[Records from a data collection]

*** Block opens ***

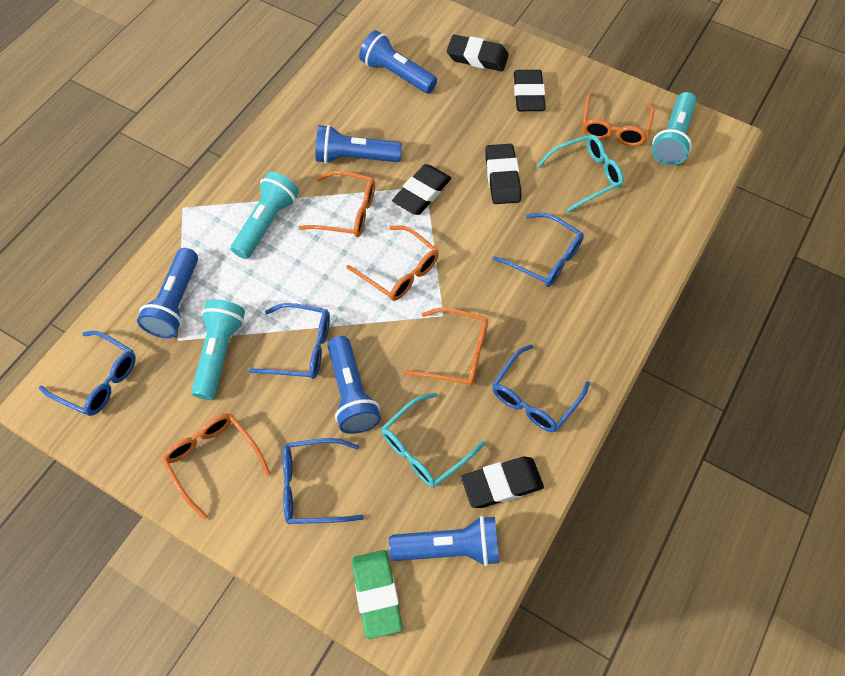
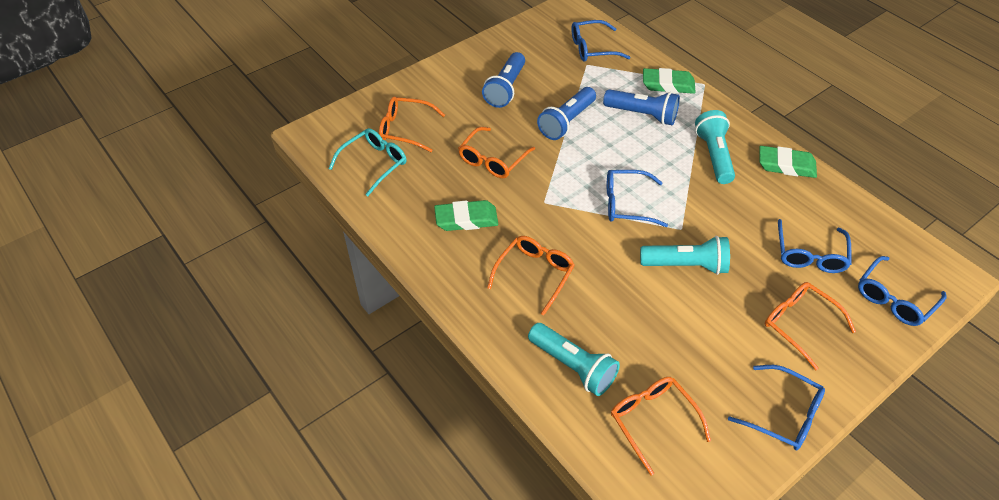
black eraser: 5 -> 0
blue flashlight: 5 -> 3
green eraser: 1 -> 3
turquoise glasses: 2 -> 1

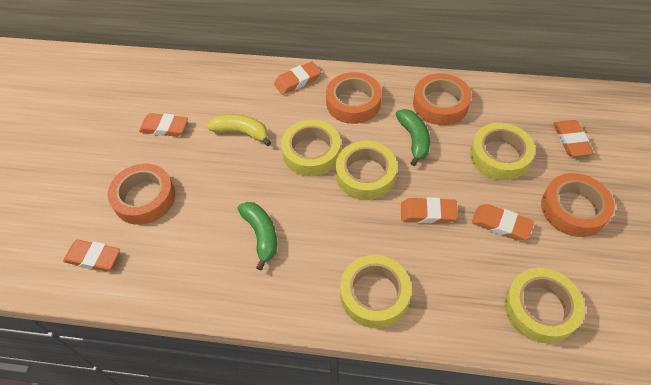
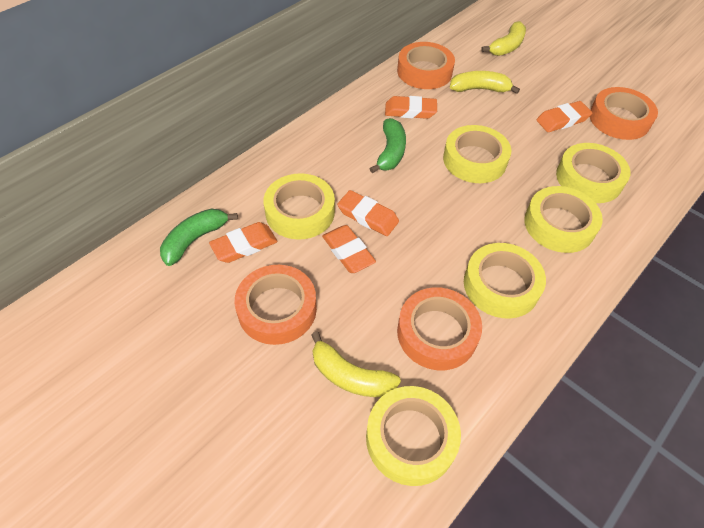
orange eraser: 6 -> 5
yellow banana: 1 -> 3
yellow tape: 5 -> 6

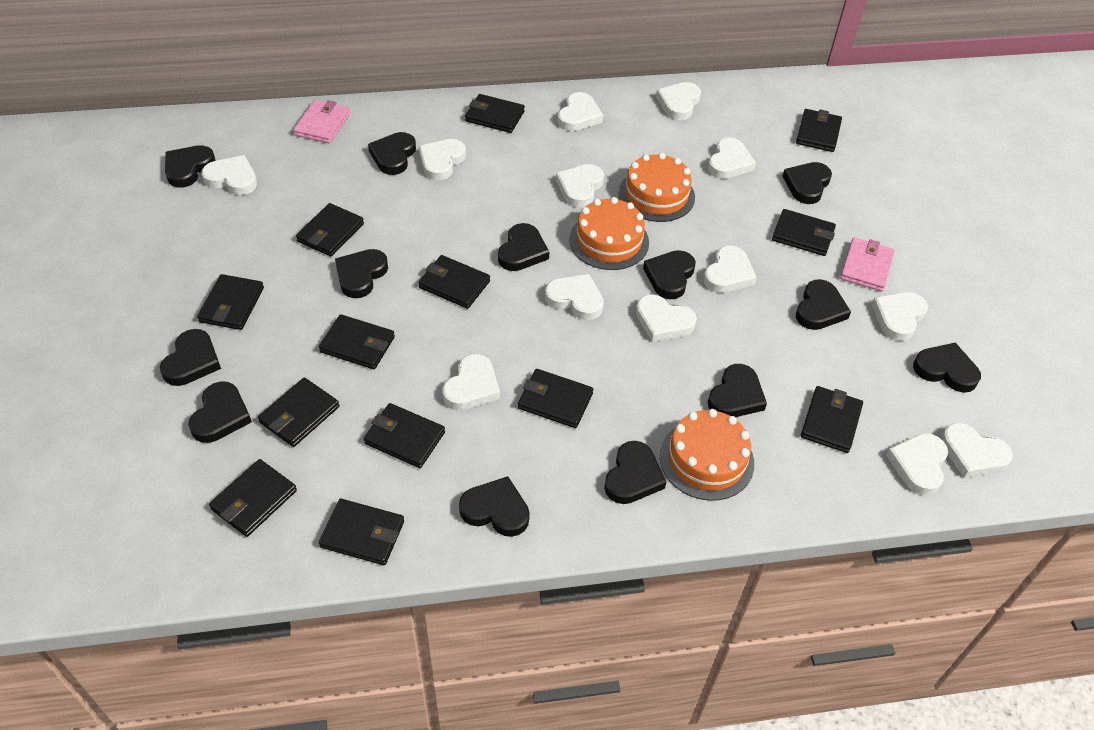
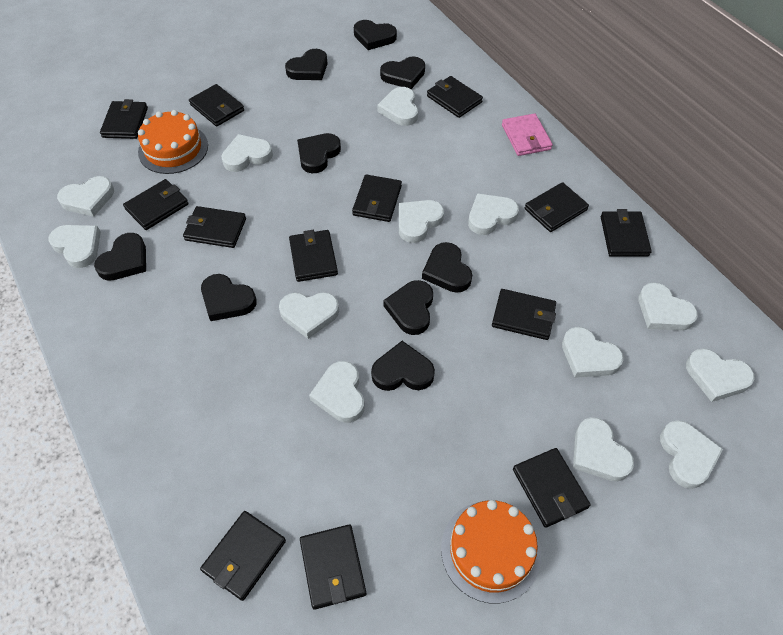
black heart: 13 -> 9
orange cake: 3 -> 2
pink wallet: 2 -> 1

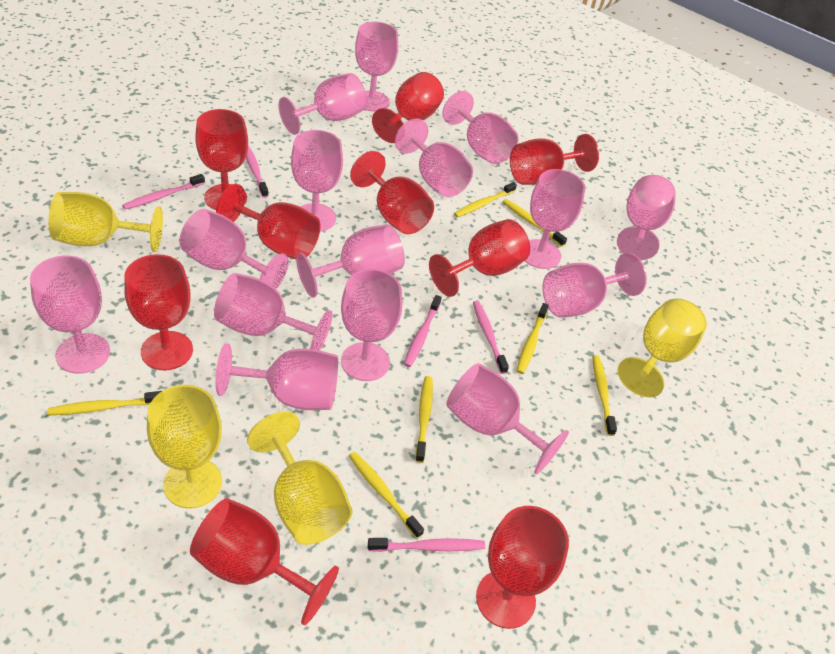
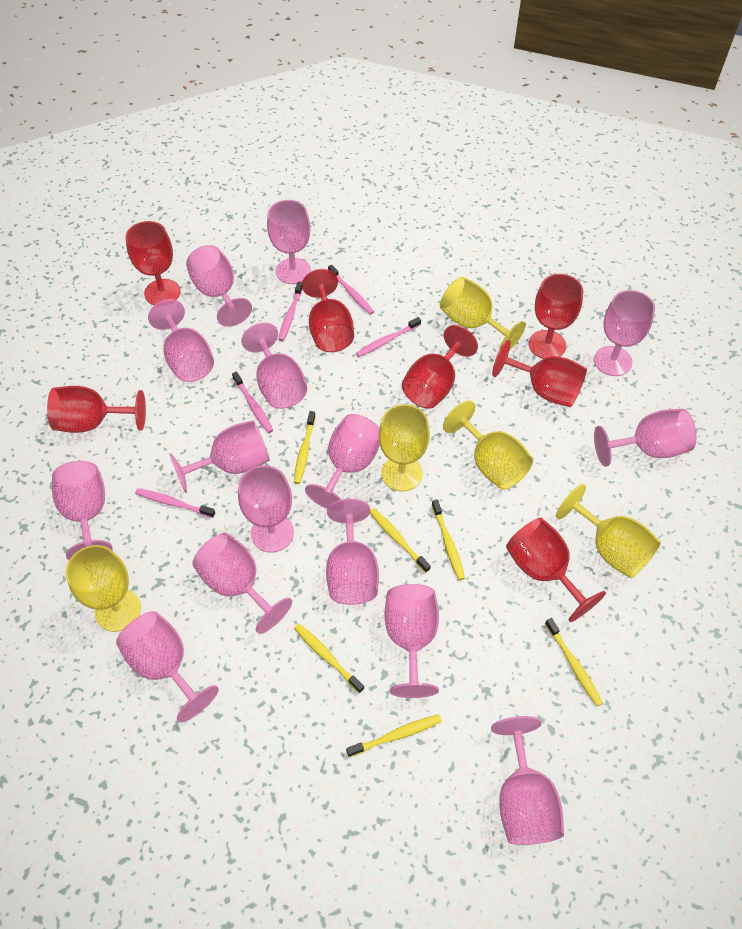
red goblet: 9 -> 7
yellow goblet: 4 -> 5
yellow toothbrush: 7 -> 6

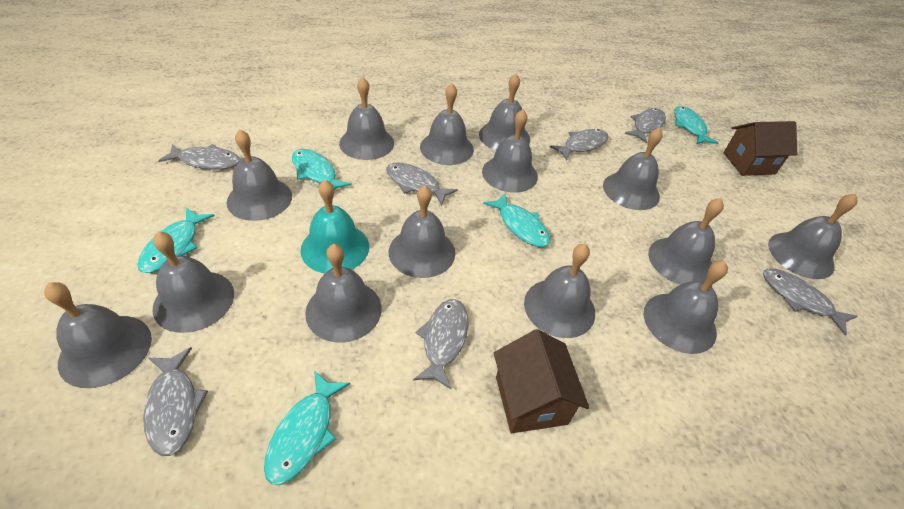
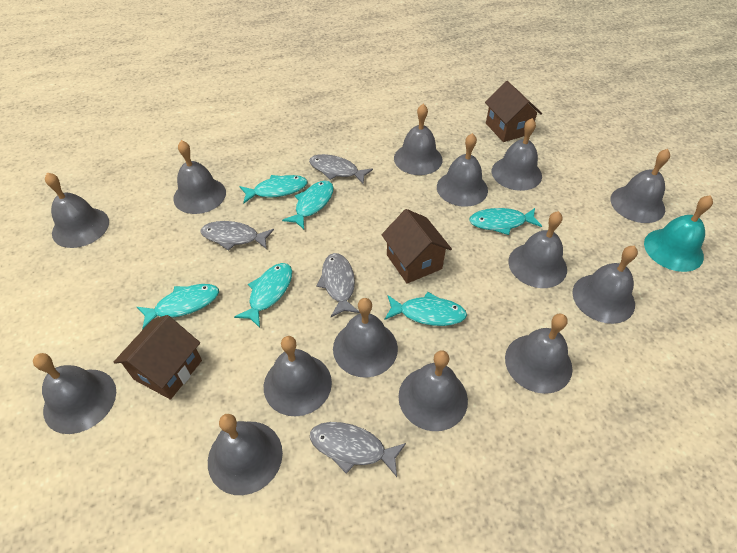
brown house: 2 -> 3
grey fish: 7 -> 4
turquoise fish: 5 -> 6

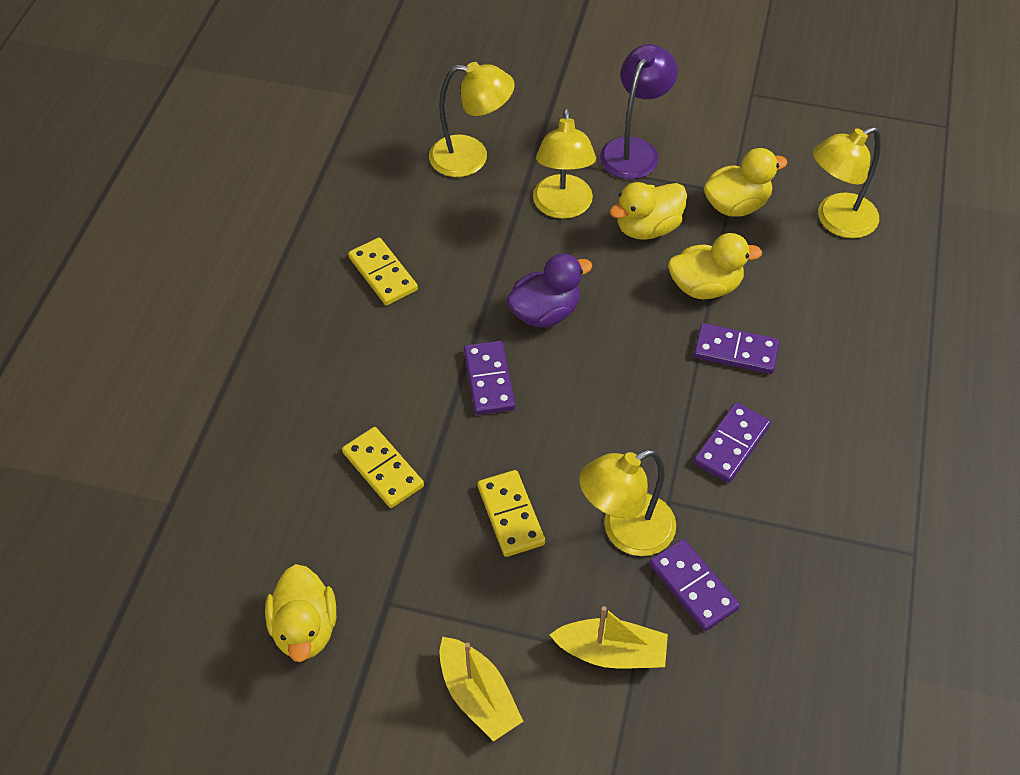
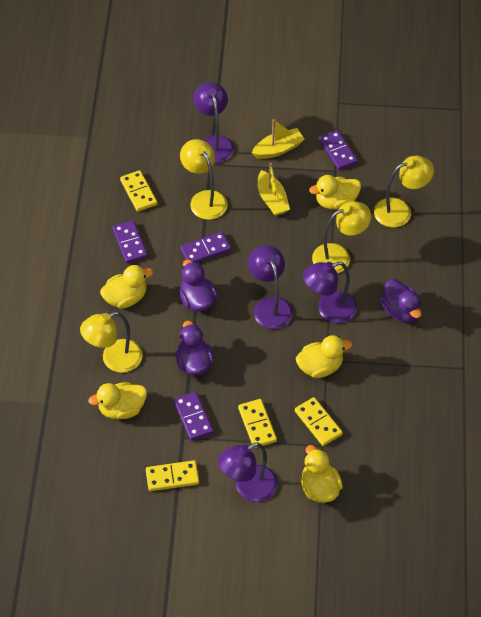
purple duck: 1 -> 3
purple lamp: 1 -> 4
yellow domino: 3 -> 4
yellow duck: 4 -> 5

*** Block closes ***

## Exercise goal
For each line above that carries the word "eraser", copy it out.

## Answer to the exercise
black eraser: 5 -> 0
green eraser: 1 -> 3
orange eraser: 6 -> 5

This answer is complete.